Materials provided |
_ _ _ _ _ _ _

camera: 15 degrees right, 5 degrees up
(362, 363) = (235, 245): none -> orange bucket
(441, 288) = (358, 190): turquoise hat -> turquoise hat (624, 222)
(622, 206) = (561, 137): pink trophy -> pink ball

_ _ _ _ _ _ _

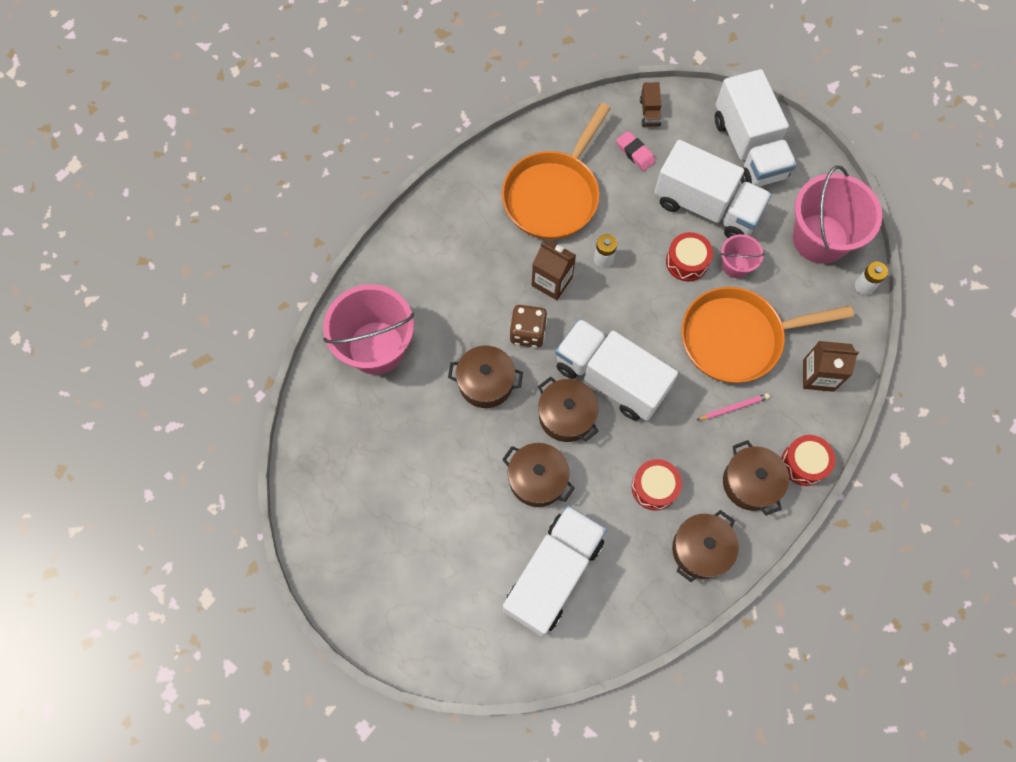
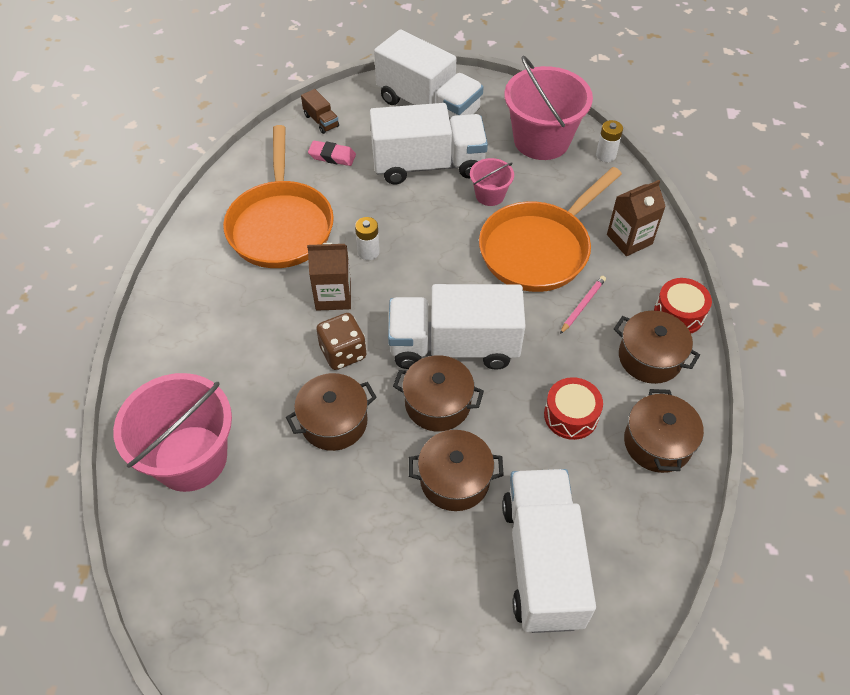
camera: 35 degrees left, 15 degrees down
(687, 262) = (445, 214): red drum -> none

_ _ _ _ _ _ _

Problem to work on | Please give an exact copy of the lines above, beginning with the line containing "camera: 15 degrees right, 5 degrees up" and running through the line containing "(622, 206) = (561, 137): pink", and of no other lines.

Response to this exercise |
camera: 15 degrees right, 5 degrees up
(362, 363) = (235, 245): none -> orange bucket
(441, 288) = (358, 190): turquoise hat -> turquoise hat (624, 222)
(622, 206) = (561, 137): pink trophy -> pink ball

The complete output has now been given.